_RECORD SET_:
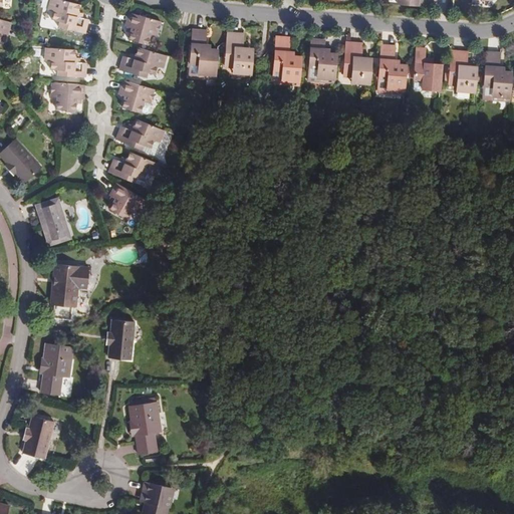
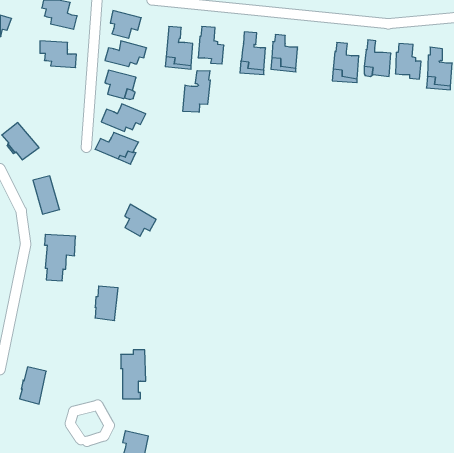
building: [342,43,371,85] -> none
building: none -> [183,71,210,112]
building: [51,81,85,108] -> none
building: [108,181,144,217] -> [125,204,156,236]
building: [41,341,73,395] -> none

_ACTIVITY_: Retype exactly the lines from the one containing "building: [51,81,85,108] -> none" through the last line of the records above, including both.

_OUTPUT FOR THIS TASK_:
building: [51,81,85,108] -> none
building: [108,181,144,217] -> [125,204,156,236]
building: [41,341,73,395] -> none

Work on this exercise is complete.